REQUIRED WORK - Set down the records exactly as they stand, except for any pictures, which you should omit.

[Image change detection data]
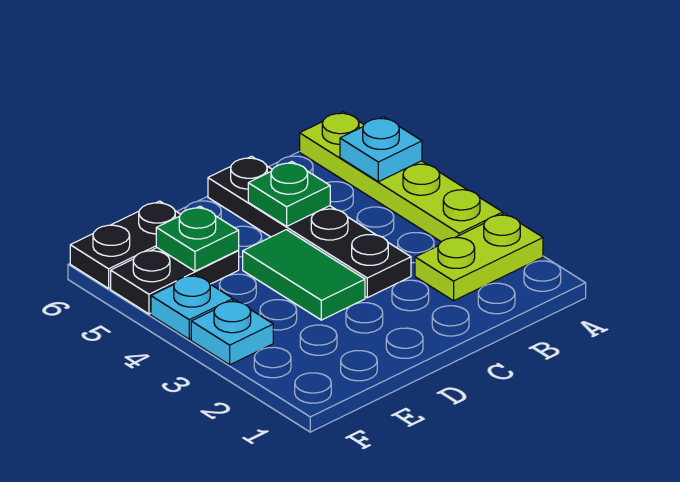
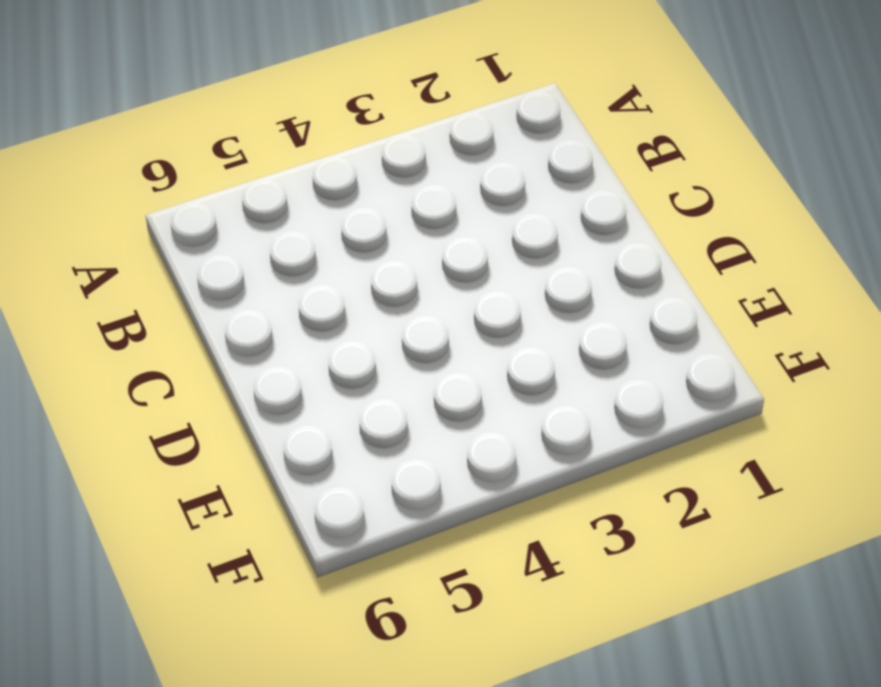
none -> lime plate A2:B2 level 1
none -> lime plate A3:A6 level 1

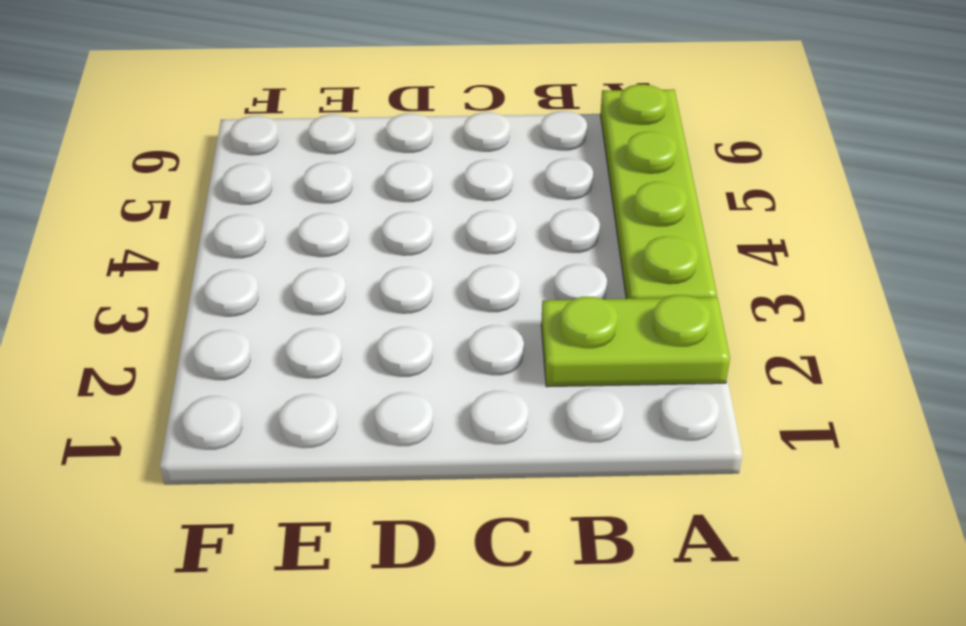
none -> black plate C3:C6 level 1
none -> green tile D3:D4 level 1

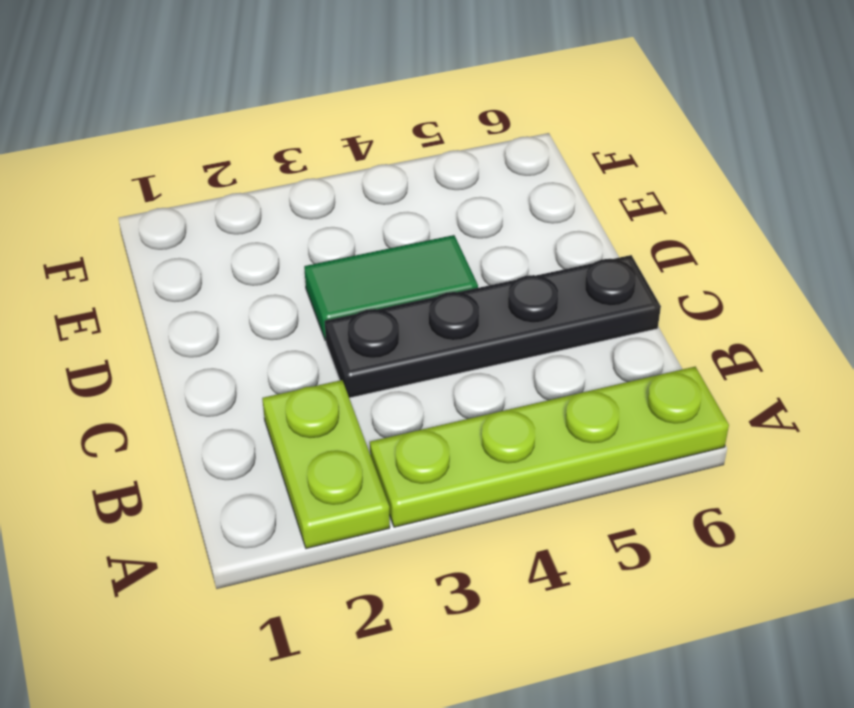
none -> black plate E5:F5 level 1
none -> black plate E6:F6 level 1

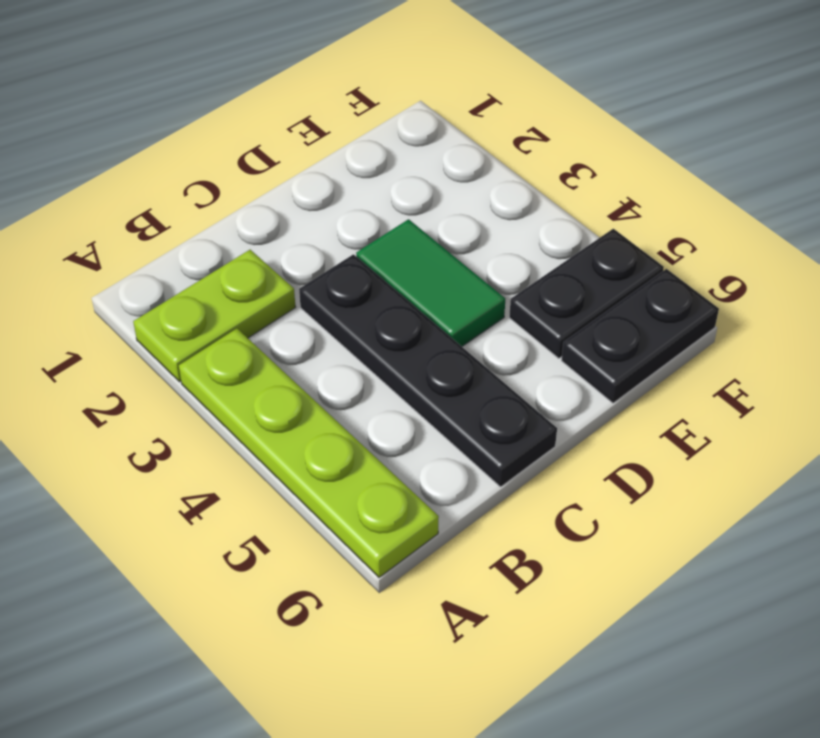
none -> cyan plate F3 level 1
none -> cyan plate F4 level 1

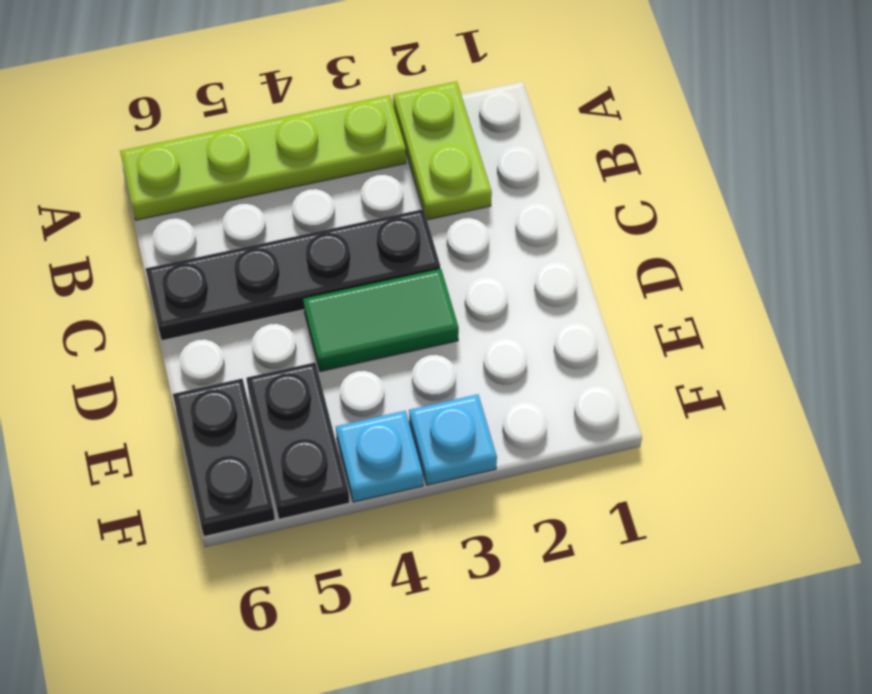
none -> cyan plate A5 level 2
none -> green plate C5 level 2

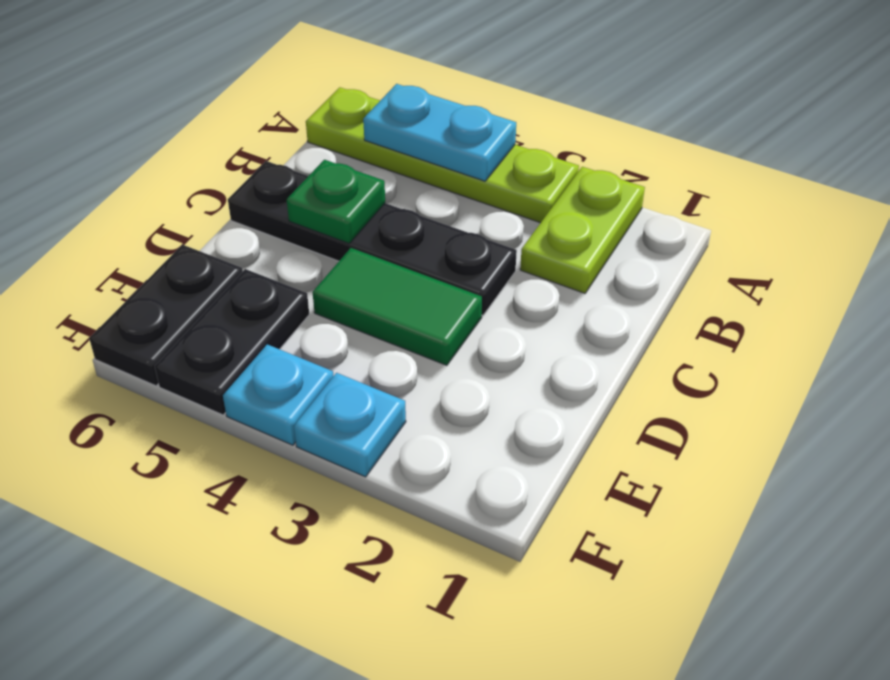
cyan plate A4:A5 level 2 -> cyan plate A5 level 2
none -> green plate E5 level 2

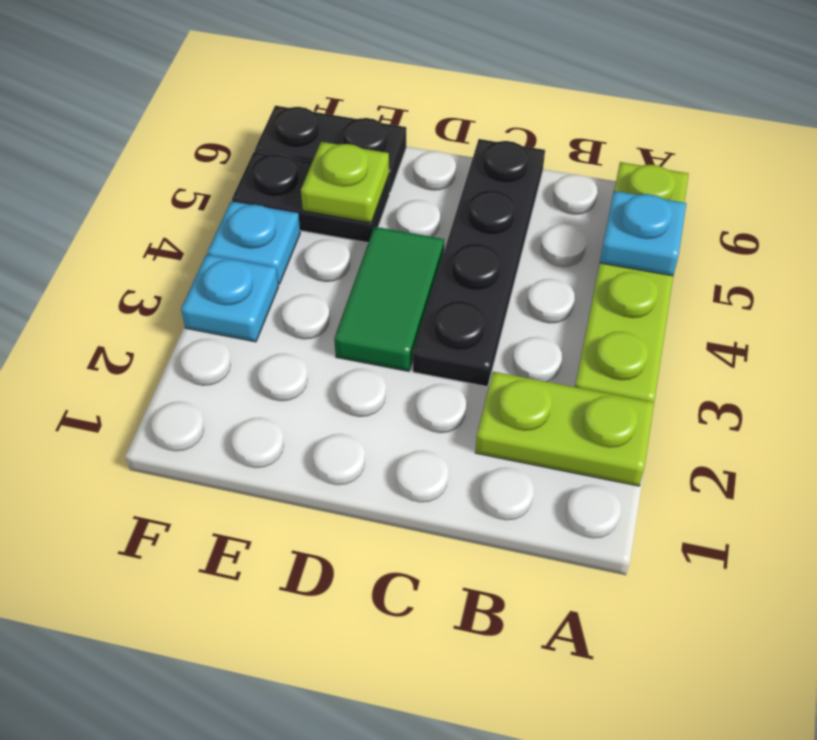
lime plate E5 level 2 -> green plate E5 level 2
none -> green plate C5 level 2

EXERCISE ANSWER -
none -> lime plate A2:B2 level 1
none -> lime plate A3:A6 level 1

none -> black plate C3:C6 level 1
none -> green tile D3:D4 level 1

none -> black plate E5:F5 level 1
none -> black plate E6:F6 level 1

none -> cyan plate F3 level 1
none -> cyan plate F4 level 1

none -> cyan plate A5 level 2
none -> green plate C5 level 2

cyan plate A4:A5 level 2 -> cyan plate A5 level 2
none -> green plate E5 level 2

lime plate E5 level 2 -> green plate E5 level 2
none -> green plate C5 level 2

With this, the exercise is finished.